START Records for this exercise

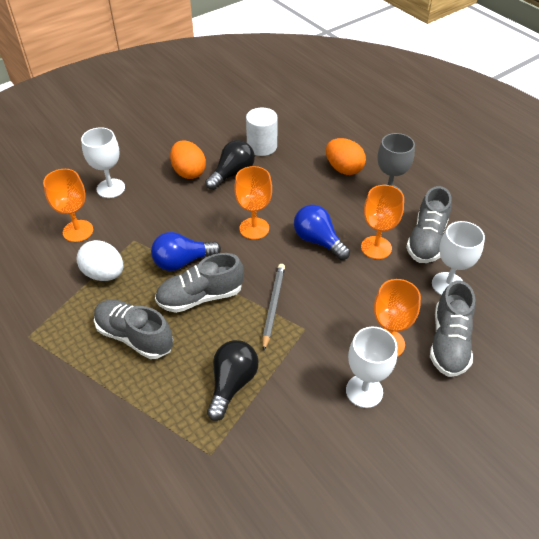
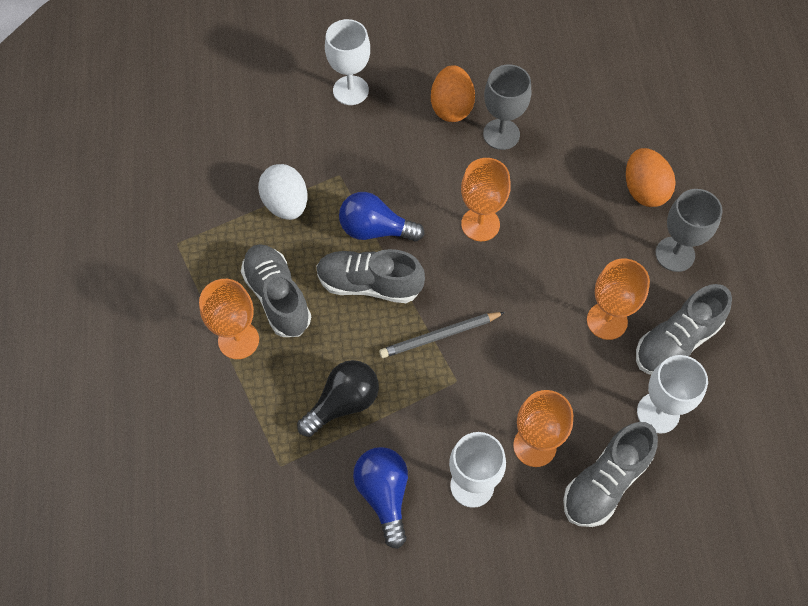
camera: 30 degrees right, 15 degrees up
(78, 231) = (286, 134): orange goblet -> orange goblet (238, 340)
(232, 174) = (501, 134): black light bulb -> grey goblet
(262, 146) = (562, 108): white cylinder -> none
(273, 306) = (440, 336): grey pencil -> grey pencil turned 150 degrees counterclockwise
(318, 241) = (543, 278): blue light bulb -> blue light bulb (384, 495)

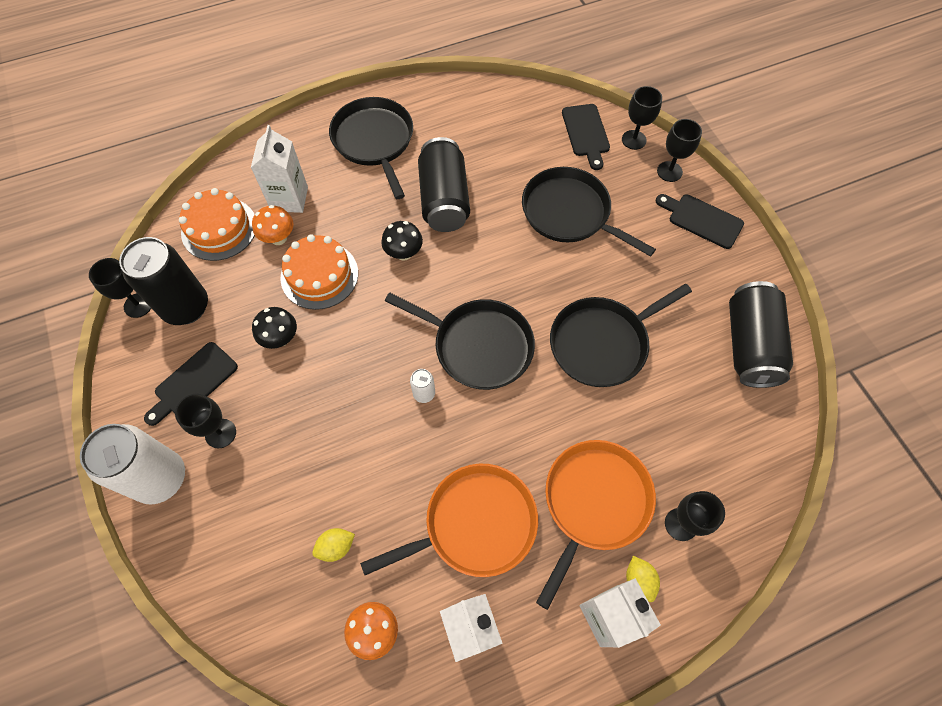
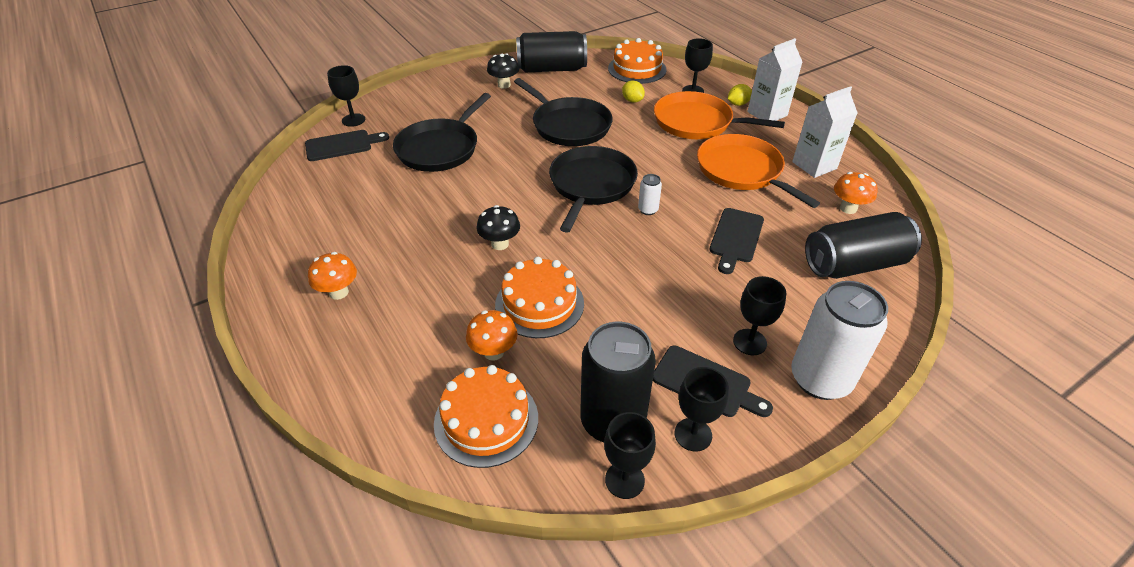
camera: 100 degrees left, 20 degrees down
(280, 338) = (626, 319): black mushroom -> black mushroom (504, 85)
(289, 199) = (431, 355): white carton -> none
(336, 547) = (803, 239): yellow lemon -> yellow lemon (632, 100)
(374, 141) = (339, 292): black pan -> orange mushroom
(444, 199) = (427, 225): black can -> black can (854, 264)
(669, 171) = (392, 102): black goblet -> black goblet (693, 434)
(702, 220) = (443, 87): black cutting board -> black cutting board (736, 238)
(750, 460) = (637, 69): none -> orange cake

END Records for this exercise

Activity.
Repeat the records above exactly. No pictures go into the repeat.

Exercise solution.
camera: 30 degrees right, 15 degrees up
(78, 231) = (286, 134): orange goblet -> orange goblet (238, 340)
(232, 174) = (501, 134): black light bulb -> grey goblet
(262, 146) = (562, 108): white cylinder -> none
(273, 306) = (440, 336): grey pencil -> grey pencil turned 150 degrees counterclockwise
(318, 241) = (543, 278): blue light bulb -> blue light bulb (384, 495)

camera: 100 degrees left, 20 degrees down
(280, 338) = (626, 319): black mushroom -> black mushroom (504, 85)
(289, 199) = (431, 355): white carton -> none
(336, 547) = (803, 239): yellow lemon -> yellow lemon (632, 100)
(374, 141) = (339, 292): black pan -> orange mushroom
(444, 199) = (427, 225): black can -> black can (854, 264)
(669, 171) = (392, 102): black goblet -> black goblet (693, 434)
(702, 220) = (443, 87): black cutting board -> black cutting board (736, 238)
(750, 460) = (637, 69): none -> orange cake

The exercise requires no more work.